── Source data ──

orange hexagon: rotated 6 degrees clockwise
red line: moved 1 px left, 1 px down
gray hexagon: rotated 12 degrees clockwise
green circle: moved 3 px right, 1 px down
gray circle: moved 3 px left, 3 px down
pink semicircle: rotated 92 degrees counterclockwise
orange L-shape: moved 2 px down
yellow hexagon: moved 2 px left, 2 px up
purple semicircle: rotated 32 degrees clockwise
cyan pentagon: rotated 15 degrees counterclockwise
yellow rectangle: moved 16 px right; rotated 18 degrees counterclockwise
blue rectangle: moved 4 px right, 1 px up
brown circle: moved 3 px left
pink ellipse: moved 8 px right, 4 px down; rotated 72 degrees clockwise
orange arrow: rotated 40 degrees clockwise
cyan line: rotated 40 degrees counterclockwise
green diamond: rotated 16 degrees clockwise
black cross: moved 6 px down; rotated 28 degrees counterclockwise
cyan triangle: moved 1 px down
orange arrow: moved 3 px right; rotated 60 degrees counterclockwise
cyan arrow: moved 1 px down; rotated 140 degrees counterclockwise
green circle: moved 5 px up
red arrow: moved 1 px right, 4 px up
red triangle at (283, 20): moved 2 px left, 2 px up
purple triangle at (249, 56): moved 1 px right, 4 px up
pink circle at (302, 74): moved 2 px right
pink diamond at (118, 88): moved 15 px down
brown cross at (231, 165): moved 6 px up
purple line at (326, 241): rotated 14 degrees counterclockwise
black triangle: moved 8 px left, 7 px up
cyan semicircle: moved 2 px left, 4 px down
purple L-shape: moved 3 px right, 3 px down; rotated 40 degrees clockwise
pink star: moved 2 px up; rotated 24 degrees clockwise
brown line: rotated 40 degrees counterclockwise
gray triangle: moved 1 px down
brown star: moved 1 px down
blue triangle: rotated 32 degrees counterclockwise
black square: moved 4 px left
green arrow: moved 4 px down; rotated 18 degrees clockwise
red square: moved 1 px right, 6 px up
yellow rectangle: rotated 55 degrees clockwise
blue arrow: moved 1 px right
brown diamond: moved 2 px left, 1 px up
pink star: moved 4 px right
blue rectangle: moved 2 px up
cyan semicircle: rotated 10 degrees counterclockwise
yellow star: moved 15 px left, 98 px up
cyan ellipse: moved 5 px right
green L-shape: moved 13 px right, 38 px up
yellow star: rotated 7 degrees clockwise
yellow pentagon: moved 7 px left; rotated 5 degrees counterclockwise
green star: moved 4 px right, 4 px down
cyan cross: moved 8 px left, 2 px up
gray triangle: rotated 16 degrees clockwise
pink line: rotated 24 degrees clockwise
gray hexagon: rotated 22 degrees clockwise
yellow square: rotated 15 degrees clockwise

───

- [Task to complete] Once more, write down the full material exactly as it appears.

- [Output]
orange hexagon: rotated 6 degrees clockwise
red line: moved 1 px left, 1 px down
gray hexagon: rotated 12 degrees clockwise
green circle: moved 3 px right, 1 px down
gray circle: moved 3 px left, 3 px down
pink semicircle: rotated 92 degrees counterclockwise
orange L-shape: moved 2 px down
yellow hexagon: moved 2 px left, 2 px up
purple semicircle: rotated 32 degrees clockwise
cyan pentagon: rotated 15 degrees counterclockwise
yellow rectangle: moved 16 px right; rotated 18 degrees counterclockwise
blue rectangle: moved 4 px right, 1 px up
brown circle: moved 3 px left
pink ellipse: moved 8 px right, 4 px down; rotated 72 degrees clockwise
orange arrow: rotated 40 degrees clockwise
cyan line: rotated 40 degrees counterclockwise
green diamond: rotated 16 degrees clockwise
black cross: moved 6 px down; rotated 28 degrees counterclockwise
cyan triangle: moved 1 px down
orange arrow: moved 3 px right; rotated 60 degrees counterclockwise
cyan arrow: moved 1 px down; rotated 140 degrees counterclockwise
green circle: moved 5 px up
red arrow: moved 1 px right, 4 px up
red triangle at (283, 20): moved 2 px left, 2 px up
purple triangle at (249, 56): moved 1 px right, 4 px up
pink circle at (302, 74): moved 2 px right
pink diamond at (118, 88): moved 15 px down
brown cross at (231, 165): moved 6 px up
purple line at (326, 241): rotated 14 degrees counterclockwise
black triangle: moved 8 px left, 7 px up
cyan semicircle: moved 2 px left, 4 px down
purple L-shape: moved 3 px right, 3 px down; rotated 40 degrees clockwise
pink star: moved 2 px up; rotated 24 degrees clockwise
brown line: rotated 40 degrees counterclockwise
gray triangle: moved 1 px down
brown star: moved 1 px down
blue triangle: rotated 32 degrees counterclockwise
black square: moved 4 px left
green arrow: moved 4 px down; rotated 18 degrees clockwise
red square: moved 1 px right, 6 px up
yellow rectangle: rotated 55 degrees clockwise
blue arrow: moved 1 px right
brown diamond: moved 2 px left, 1 px up
pink star: moved 4 px right
blue rectangle: moved 2 px up
cyan semicircle: rotated 10 degrees counterclockwise
yellow star: moved 15 px left, 98 px up
cyan ellipse: moved 5 px right
green L-shape: moved 13 px right, 38 px up
yellow star: rotated 7 degrees clockwise
yellow pentagon: moved 7 px left; rotated 5 degrees counterclockwise
green star: moved 4 px right, 4 px down
cyan cross: moved 8 px left, 2 px up
gray triangle: rotated 16 degrees clockwise
pink line: rotated 24 degrees clockwise
gray hexagon: rotated 22 degrees clockwise
yellow square: rotated 15 degrees clockwise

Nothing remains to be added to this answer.